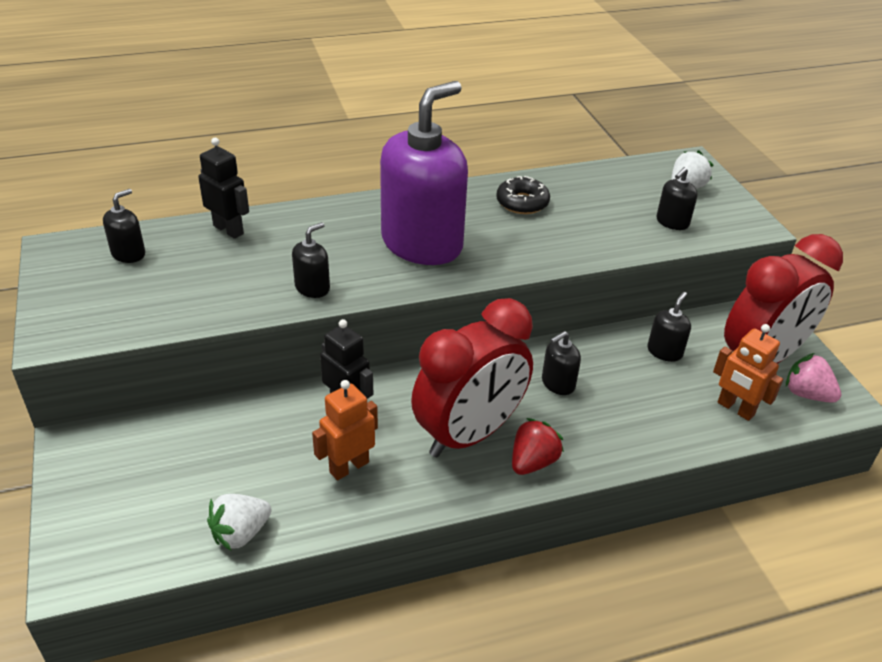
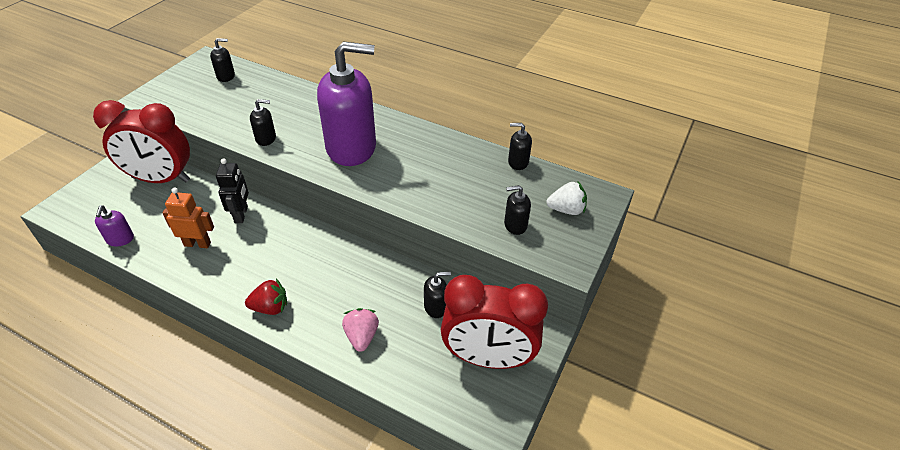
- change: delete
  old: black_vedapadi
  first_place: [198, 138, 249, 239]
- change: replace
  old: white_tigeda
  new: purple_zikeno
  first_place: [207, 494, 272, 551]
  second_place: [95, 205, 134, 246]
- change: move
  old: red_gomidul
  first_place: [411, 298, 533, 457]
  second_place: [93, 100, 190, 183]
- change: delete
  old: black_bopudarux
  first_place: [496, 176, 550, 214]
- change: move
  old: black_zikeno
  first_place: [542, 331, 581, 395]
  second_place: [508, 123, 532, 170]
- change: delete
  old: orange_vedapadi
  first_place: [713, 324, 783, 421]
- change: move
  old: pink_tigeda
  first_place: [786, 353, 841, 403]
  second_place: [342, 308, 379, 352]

● Required action: Every line from the one containing "old: orange_vedapadi" through the end of the data must be repeated exactly, and no other line.

● Answer for the task:
  old: orange_vedapadi
  first_place: [713, 324, 783, 421]
- change: move
  old: pink_tigeda
  first_place: [786, 353, 841, 403]
  second_place: [342, 308, 379, 352]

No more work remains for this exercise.